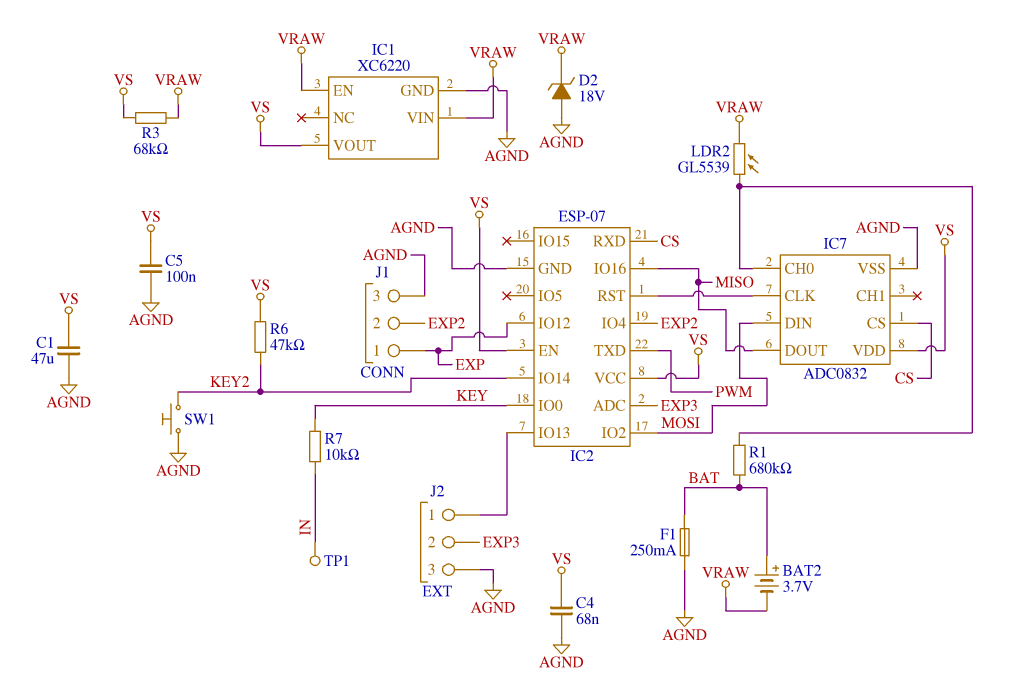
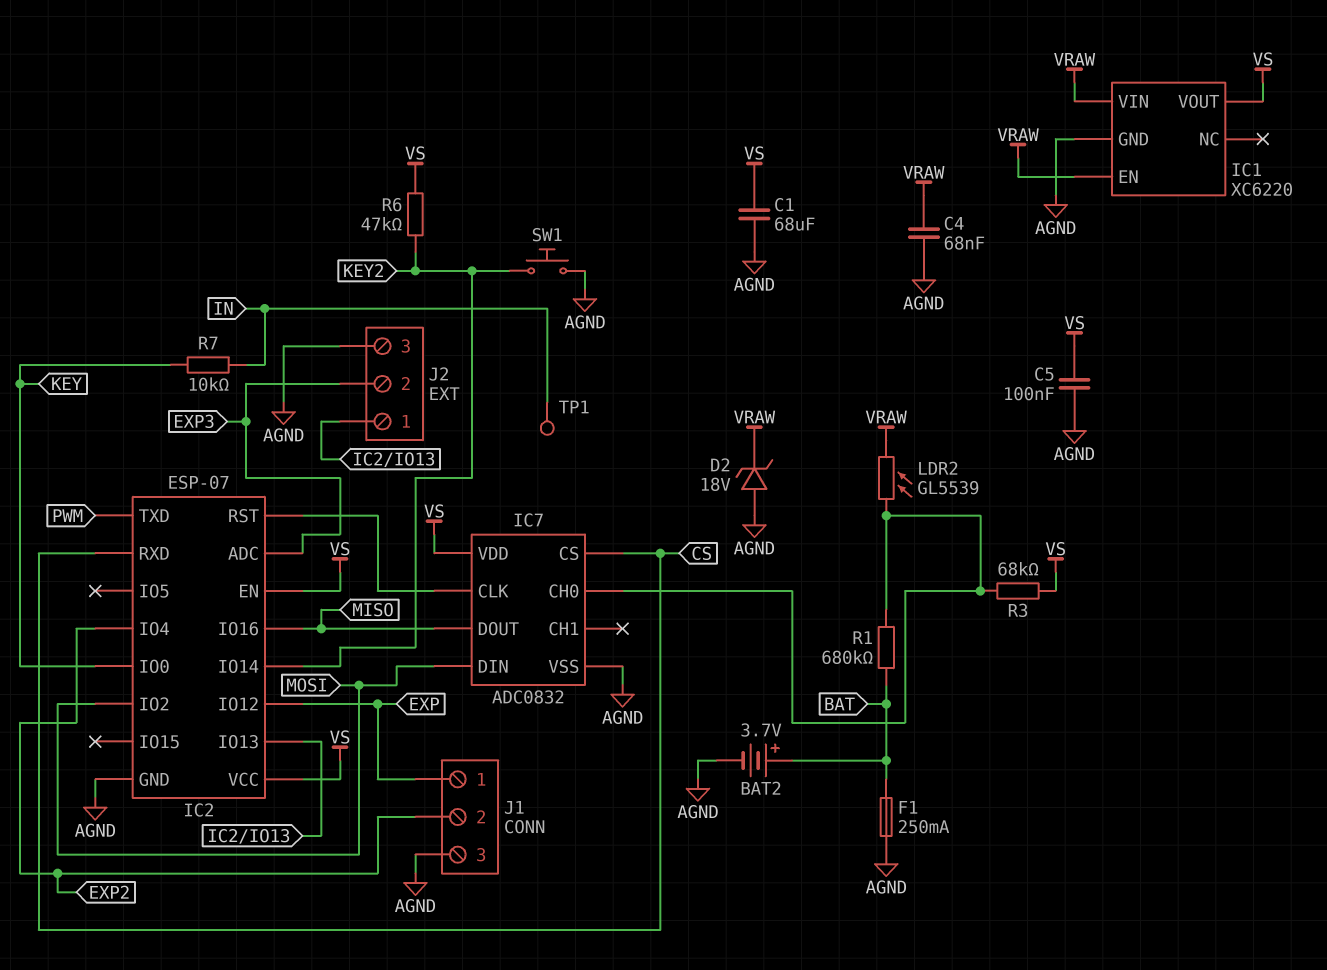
BAT2: 3.7V (plus BAT, minus VRAW) -> 3.7V (plus BAT, minus AGND)
C1: 47uF (AGND, VS) -> 68uF (AGND, VS)
C4: 68nF (AGND, VS) -> 68nF (AGND, VRAW)
R3: 68k (VRAW, VS) -> 68k (IC7/CH0, VS)

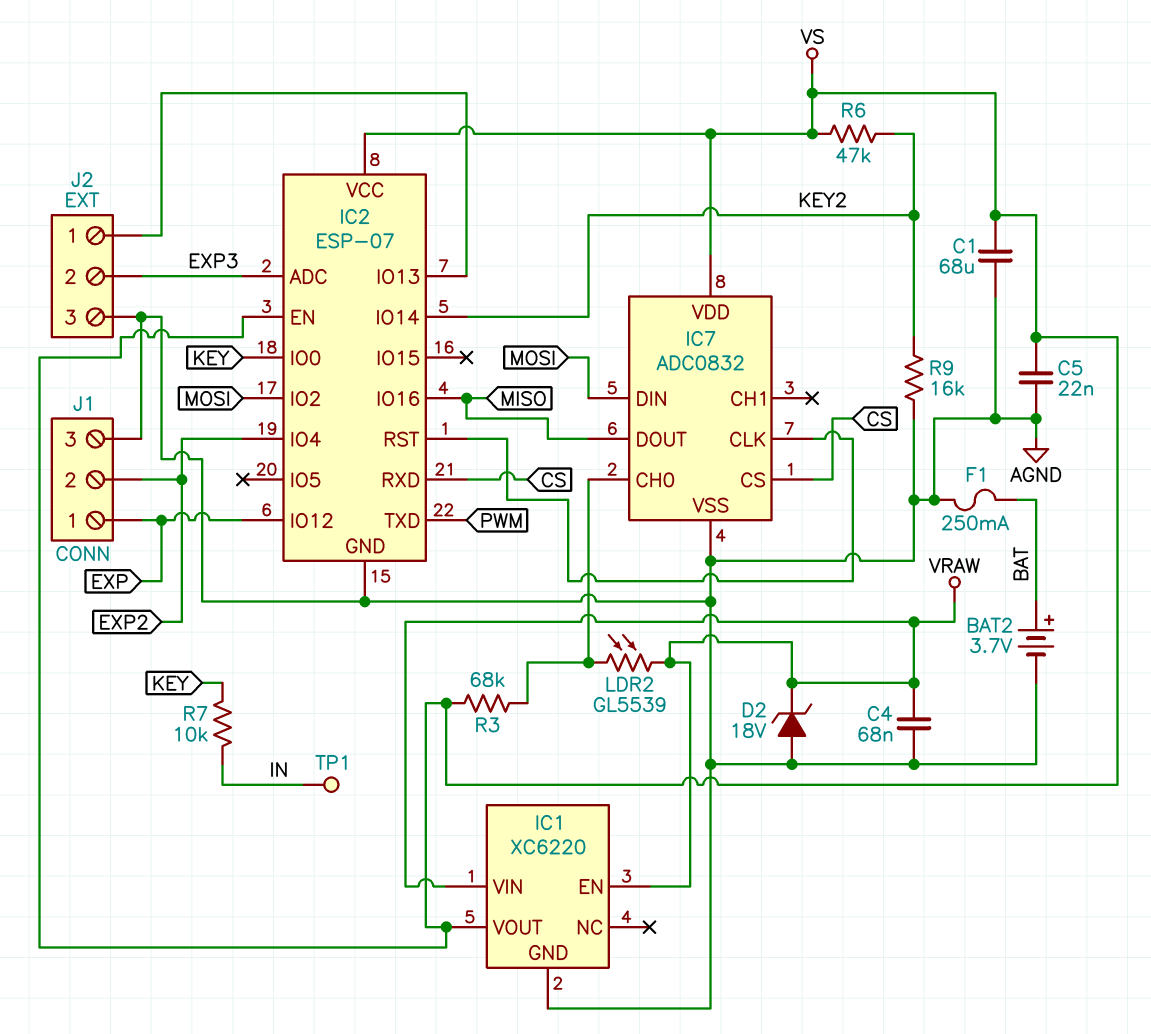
C5: 100nF (AGND, VS) -> 22nF (AGND, VS)
R1: 680k (BAT, IC7/CH0) -> none
R9: none -> 16k (AGND, KEY2)
SW1: button (AGND, KEY2) -> none

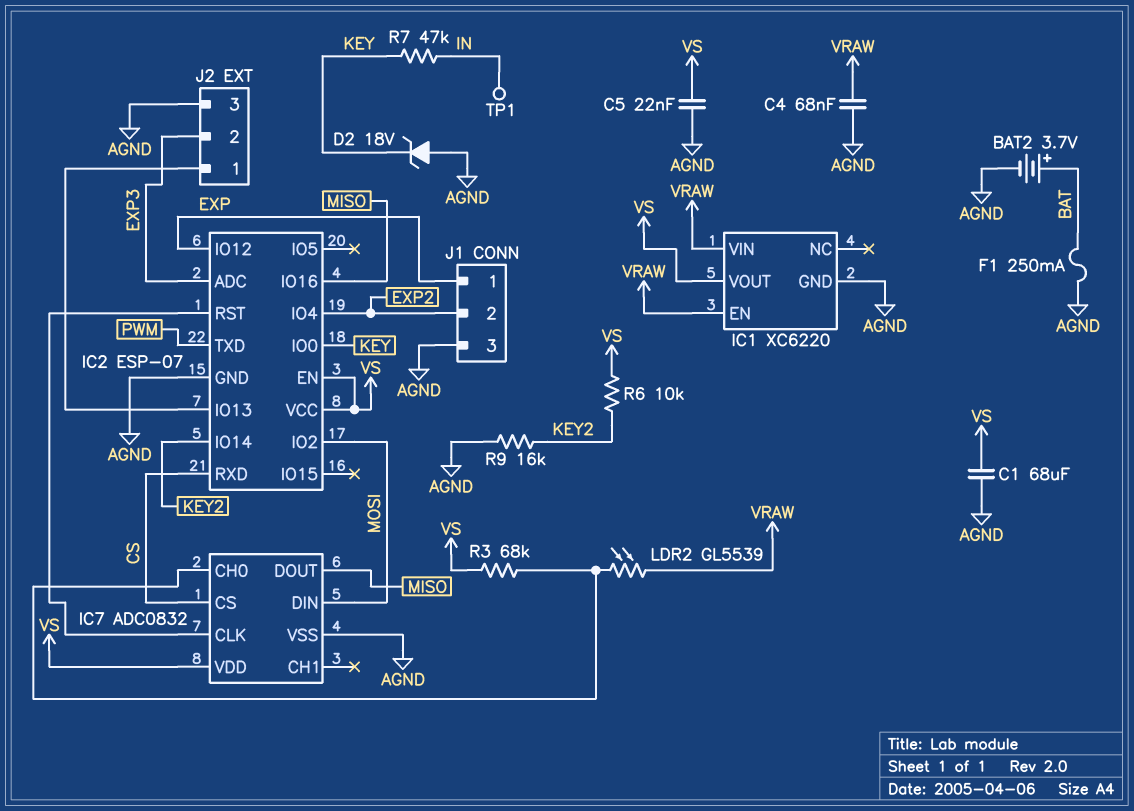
D2: zener 18V (A AGND, K VRAW) -> zener 18V (A AGND, K KEY)
R6: 47k (KEY2, VS) -> 10k (KEY2, VS)
R7: 10k (IN, KEY) -> 47k (IN, KEY)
------------------------------------
All of the preceding material should be output verbatim, with the pictures excluded.

BAT2: 3.7V (plus BAT, minus VRAW) -> 3.7V (plus BAT, minus AGND)
C1: 47uF (AGND, VS) -> 68uF (AGND, VS)
C4: 68nF (AGND, VS) -> 68nF (AGND, VRAW)
R3: 68k (VRAW, VS) -> 68k (IC7/CH0, VS)

C5: 100nF (AGND, VS) -> 22nF (AGND, VS)
R1: 680k (BAT, IC7/CH0) -> none
R9: none -> 16k (AGND, KEY2)
SW1: button (AGND, KEY2) -> none

D2: zener 18V (A AGND, K VRAW) -> zener 18V (A AGND, K KEY)
R6: 47k (KEY2, VS) -> 10k (KEY2, VS)
R7: 10k (IN, KEY) -> 47k (IN, KEY)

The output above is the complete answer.